Pictures do not belong in your copy. Repeat all the other data exactly.

> Recorded data:
╭──
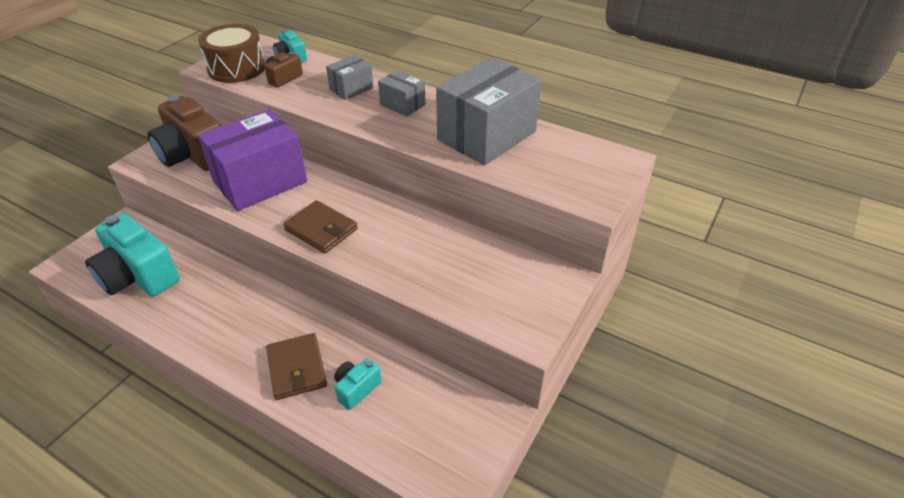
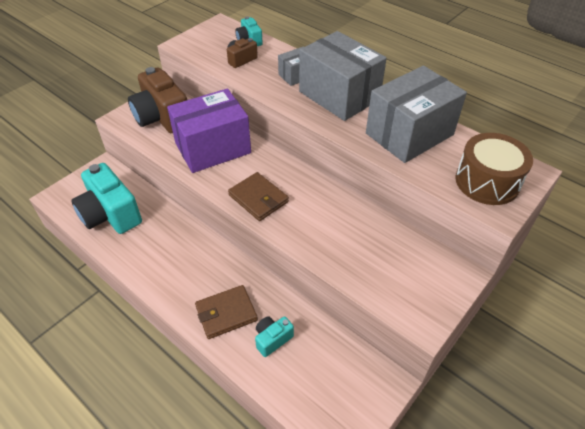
camera: 10 degrees right, 5 degrees up
(236, 68) = (204, 46): brown drum -> brown drum (487, 182)
(297, 368) = (226, 313): brown wallet -> brown wallet turned 75 degrees clockwise
(402, 104) = (339, 95): grey box -> grey box, size x2.07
╰──
> Answer area:
camera: 10 degrees right, 5 degrees up
(236, 68) = (204, 46): brown drum -> brown drum (487, 182)
(297, 368) = (226, 313): brown wallet -> brown wallet turned 75 degrees clockwise
(402, 104) = (339, 95): grey box -> grey box, size x2.07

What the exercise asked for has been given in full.